## DESCRIPTION OF THE TASK
For the records that follow, please set down exactly the lines between the one holding "GPS2 pin TX: D6 -> D4" and the one holding "IR pin GND: none -> GND", inclusive, and only those.

## INPUT DATA

|---|

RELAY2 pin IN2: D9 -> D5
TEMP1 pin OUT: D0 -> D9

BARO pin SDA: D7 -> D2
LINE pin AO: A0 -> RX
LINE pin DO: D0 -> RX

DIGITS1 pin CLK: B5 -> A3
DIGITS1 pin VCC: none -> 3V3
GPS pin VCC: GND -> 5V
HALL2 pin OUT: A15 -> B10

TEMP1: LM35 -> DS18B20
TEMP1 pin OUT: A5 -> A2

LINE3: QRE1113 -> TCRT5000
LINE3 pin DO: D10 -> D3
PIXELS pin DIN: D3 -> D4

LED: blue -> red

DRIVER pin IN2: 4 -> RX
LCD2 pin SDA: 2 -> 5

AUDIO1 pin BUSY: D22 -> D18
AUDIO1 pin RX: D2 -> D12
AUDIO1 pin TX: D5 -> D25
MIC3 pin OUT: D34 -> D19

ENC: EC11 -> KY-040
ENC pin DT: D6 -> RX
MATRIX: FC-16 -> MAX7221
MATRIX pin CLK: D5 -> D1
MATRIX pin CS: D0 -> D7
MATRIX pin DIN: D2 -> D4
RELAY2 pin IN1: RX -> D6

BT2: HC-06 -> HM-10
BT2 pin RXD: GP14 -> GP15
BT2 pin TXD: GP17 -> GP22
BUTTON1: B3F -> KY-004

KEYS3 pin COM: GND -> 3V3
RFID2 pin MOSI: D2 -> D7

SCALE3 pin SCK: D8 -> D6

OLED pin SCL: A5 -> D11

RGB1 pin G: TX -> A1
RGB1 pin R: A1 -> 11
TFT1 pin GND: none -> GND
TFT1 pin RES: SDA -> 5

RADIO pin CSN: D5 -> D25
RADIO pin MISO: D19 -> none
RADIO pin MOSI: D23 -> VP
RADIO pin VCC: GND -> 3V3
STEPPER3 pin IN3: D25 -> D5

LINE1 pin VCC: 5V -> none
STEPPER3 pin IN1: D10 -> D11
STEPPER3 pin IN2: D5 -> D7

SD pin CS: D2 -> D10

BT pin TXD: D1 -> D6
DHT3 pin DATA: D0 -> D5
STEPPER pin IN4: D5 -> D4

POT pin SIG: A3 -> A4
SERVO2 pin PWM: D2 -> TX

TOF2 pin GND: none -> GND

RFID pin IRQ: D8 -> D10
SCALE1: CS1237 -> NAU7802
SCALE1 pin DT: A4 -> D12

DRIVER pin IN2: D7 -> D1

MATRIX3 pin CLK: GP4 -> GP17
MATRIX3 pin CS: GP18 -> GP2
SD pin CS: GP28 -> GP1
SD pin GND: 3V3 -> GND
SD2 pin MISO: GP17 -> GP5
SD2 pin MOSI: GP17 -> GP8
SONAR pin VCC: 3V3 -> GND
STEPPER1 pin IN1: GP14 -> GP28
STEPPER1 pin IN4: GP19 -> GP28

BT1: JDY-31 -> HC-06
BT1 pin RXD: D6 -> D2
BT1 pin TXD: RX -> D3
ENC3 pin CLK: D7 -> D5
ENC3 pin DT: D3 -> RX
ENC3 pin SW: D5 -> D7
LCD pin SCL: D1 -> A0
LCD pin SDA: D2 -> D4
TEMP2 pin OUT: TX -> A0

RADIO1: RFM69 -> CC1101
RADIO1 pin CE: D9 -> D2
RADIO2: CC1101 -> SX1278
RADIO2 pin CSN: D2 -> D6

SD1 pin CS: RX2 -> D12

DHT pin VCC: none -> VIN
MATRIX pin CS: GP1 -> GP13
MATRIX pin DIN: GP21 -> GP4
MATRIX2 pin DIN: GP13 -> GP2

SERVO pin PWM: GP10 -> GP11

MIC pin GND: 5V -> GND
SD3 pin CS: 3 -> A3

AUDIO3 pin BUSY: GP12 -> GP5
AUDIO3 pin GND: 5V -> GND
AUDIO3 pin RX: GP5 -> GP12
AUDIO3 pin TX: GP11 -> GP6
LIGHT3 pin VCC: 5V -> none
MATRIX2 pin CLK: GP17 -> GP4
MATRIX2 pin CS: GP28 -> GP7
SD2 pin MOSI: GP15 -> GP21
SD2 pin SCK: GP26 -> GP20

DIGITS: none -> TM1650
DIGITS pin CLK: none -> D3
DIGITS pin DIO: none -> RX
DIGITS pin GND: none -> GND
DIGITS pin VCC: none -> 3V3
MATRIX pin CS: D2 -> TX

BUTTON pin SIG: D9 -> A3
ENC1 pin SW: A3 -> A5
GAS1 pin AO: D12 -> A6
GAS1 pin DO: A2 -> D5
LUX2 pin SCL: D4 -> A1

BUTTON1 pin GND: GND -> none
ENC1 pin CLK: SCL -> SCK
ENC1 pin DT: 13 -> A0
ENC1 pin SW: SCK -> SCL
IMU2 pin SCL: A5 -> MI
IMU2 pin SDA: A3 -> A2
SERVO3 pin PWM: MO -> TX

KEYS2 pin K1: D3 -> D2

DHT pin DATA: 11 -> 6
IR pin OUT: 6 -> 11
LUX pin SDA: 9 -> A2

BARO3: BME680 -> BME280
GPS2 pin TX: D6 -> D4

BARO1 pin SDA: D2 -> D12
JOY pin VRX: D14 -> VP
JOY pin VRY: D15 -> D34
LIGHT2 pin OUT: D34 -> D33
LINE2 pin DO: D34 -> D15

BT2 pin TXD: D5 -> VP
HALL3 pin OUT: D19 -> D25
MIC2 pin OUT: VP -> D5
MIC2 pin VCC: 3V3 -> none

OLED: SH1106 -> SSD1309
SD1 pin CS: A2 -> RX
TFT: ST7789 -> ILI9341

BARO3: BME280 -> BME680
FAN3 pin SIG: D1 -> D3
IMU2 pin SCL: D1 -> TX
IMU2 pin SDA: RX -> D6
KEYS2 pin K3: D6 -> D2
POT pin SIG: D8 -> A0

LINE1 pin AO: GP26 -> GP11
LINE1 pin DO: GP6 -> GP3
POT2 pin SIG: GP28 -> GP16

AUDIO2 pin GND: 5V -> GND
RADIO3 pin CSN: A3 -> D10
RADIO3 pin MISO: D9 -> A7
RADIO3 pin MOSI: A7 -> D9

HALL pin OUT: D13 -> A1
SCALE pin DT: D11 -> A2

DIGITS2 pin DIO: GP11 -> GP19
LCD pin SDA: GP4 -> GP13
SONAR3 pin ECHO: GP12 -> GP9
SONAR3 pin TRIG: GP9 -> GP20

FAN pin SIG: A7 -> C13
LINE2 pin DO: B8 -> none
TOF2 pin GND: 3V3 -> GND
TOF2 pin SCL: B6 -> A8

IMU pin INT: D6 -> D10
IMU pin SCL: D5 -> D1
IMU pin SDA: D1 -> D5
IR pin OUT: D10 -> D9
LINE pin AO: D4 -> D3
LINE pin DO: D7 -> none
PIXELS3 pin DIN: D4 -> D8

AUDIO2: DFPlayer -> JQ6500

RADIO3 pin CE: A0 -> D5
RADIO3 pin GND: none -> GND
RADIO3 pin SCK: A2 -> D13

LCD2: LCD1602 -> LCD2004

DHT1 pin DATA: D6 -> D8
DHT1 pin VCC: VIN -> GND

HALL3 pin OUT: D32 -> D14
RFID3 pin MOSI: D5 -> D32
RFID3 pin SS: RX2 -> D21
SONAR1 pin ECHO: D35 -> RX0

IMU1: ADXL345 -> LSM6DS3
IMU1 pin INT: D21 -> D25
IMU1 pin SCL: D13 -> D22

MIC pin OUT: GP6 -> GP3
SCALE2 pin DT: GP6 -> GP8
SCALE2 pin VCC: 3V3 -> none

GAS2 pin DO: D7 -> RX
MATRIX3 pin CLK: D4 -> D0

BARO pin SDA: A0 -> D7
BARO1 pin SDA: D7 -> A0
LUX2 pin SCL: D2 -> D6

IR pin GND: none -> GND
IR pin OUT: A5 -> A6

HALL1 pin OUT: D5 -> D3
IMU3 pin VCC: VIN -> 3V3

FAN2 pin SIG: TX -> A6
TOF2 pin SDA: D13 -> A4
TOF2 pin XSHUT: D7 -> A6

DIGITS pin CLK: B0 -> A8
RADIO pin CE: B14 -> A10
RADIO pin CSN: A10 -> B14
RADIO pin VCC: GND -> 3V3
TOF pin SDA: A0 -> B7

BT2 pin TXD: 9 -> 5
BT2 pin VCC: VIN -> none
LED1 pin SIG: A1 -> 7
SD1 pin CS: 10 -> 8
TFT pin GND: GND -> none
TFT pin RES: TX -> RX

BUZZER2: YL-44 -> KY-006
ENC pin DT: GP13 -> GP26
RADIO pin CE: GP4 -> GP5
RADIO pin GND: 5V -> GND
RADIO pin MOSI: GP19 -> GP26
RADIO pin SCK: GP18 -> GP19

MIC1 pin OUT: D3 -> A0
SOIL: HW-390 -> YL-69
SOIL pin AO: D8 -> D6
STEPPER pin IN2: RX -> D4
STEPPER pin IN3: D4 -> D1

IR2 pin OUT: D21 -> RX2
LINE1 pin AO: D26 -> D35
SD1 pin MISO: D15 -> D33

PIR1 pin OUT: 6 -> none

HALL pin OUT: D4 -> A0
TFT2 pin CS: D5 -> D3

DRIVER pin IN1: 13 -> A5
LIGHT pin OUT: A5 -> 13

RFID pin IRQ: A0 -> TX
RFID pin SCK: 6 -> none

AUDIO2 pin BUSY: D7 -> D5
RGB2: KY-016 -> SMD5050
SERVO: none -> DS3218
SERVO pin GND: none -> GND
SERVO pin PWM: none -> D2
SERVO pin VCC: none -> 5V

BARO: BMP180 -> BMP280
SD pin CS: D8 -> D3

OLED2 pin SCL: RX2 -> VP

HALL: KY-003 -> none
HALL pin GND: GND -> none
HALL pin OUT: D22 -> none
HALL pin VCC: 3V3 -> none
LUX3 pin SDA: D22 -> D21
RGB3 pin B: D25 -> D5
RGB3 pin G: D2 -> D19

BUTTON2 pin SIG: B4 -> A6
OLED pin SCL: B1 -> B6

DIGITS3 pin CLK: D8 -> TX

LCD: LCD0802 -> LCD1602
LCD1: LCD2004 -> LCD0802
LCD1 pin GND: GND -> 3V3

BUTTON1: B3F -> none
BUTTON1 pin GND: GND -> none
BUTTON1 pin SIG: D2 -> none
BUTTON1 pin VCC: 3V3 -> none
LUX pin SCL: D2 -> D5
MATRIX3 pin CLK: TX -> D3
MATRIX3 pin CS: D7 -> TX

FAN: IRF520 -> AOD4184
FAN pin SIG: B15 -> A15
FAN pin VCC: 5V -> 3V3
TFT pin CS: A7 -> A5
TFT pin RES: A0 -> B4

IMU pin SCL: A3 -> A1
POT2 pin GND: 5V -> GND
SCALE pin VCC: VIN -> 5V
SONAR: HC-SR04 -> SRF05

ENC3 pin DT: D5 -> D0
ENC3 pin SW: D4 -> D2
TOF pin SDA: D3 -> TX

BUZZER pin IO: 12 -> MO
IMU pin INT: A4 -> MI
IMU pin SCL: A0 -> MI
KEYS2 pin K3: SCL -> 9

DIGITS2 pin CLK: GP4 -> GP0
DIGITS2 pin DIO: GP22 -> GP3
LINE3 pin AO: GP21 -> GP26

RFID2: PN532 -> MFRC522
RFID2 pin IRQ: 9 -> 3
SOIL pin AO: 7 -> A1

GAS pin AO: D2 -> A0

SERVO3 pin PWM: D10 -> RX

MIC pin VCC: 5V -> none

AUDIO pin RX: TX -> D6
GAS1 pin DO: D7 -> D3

|---|

## REPLY TO THE TASK
GPS2 pin TX: D6 -> D4

BARO1 pin SDA: D2 -> D12
JOY pin VRX: D14 -> VP
JOY pin VRY: D15 -> D34
LIGHT2 pin OUT: D34 -> D33
LINE2 pin DO: D34 -> D15

BT2 pin TXD: D5 -> VP
HALL3 pin OUT: D19 -> D25
MIC2 pin OUT: VP -> D5
MIC2 pin VCC: 3V3 -> none

OLED: SH1106 -> SSD1309
SD1 pin CS: A2 -> RX
TFT: ST7789 -> ILI9341

BARO3: BME280 -> BME680
FAN3 pin SIG: D1 -> D3
IMU2 pin SCL: D1 -> TX
IMU2 pin SDA: RX -> D6
KEYS2 pin K3: D6 -> D2
POT pin SIG: D8 -> A0

LINE1 pin AO: GP26 -> GP11
LINE1 pin DO: GP6 -> GP3
POT2 pin SIG: GP28 -> GP16

AUDIO2 pin GND: 5V -> GND
RADIO3 pin CSN: A3 -> D10
RADIO3 pin MISO: D9 -> A7
RADIO3 pin MOSI: A7 -> D9

HALL pin OUT: D13 -> A1
SCALE pin DT: D11 -> A2

DIGITS2 pin DIO: GP11 -> GP19
LCD pin SDA: GP4 -> GP13
SONAR3 pin ECHO: GP12 -> GP9
SONAR3 pin TRIG: GP9 -> GP20

FAN pin SIG: A7 -> C13
LINE2 pin DO: B8 -> none
TOF2 pin GND: 3V3 -> GND
TOF2 pin SCL: B6 -> A8

IMU pin INT: D6 -> D10
IMU pin SCL: D5 -> D1
IMU pin SDA: D1 -> D5
IR pin OUT: D10 -> D9
LINE pin AO: D4 -> D3
LINE pin DO: D7 -> none
PIXELS3 pin DIN: D4 -> D8

AUDIO2: DFPlayer -> JQ6500

RADIO3 pin CE: A0 -> D5
RADIO3 pin GND: none -> GND
RADIO3 pin SCK: A2 -> D13

LCD2: LCD1602 -> LCD2004

DHT1 pin DATA: D6 -> D8
DHT1 pin VCC: VIN -> GND

HALL3 pin OUT: D32 -> D14
RFID3 pin MOSI: D5 -> D32
RFID3 pin SS: RX2 -> D21
SONAR1 pin ECHO: D35 -> RX0

IMU1: ADXL345 -> LSM6DS3
IMU1 pin INT: D21 -> D25
IMU1 pin SCL: D13 -> D22

MIC pin OUT: GP6 -> GP3
SCALE2 pin DT: GP6 -> GP8
SCALE2 pin VCC: 3V3 -> none

GAS2 pin DO: D7 -> RX
MATRIX3 pin CLK: D4 -> D0

BARO pin SDA: A0 -> D7
BARO1 pin SDA: D7 -> A0
LUX2 pin SCL: D2 -> D6

IR pin GND: none -> GND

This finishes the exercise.